Exercise aim: Leave out the pictures and set down the rest of the listing below word for word.

-- Data follows --

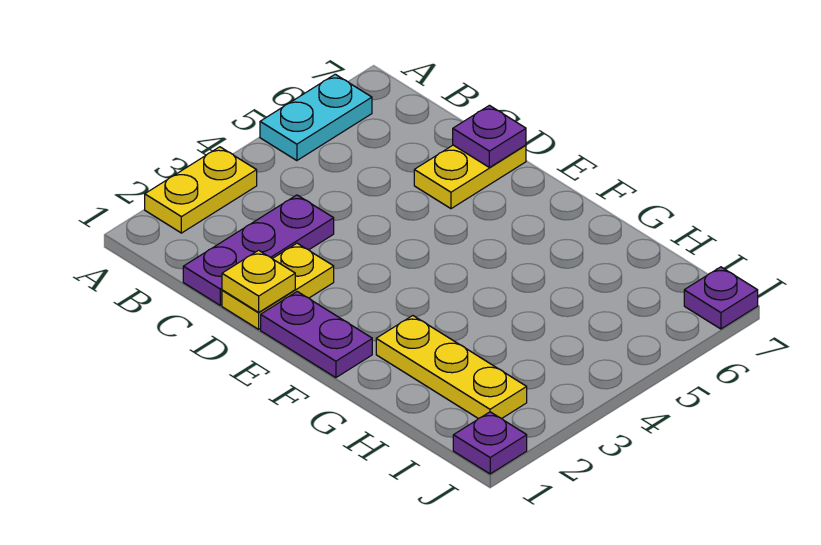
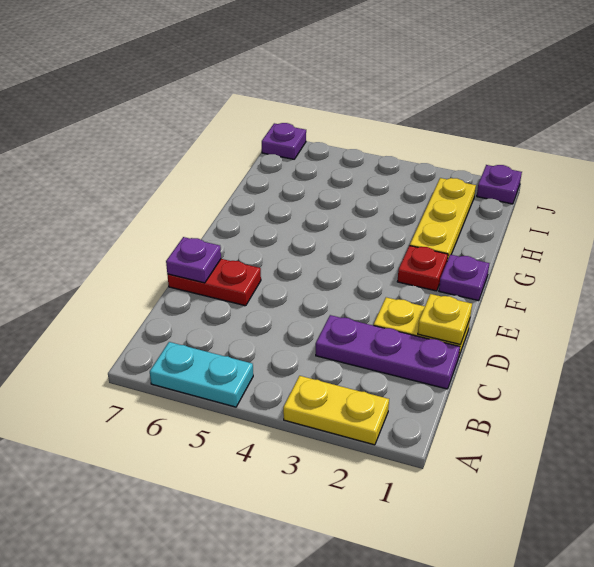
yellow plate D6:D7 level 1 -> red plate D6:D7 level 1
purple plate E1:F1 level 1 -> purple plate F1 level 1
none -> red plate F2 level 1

-- Data concluded --

Answer below:
yellow plate D6:D7 level 1 -> red plate D6:D7 level 1
purple plate E1:F1 level 1 -> purple plate F1 level 1
none -> red plate F2 level 1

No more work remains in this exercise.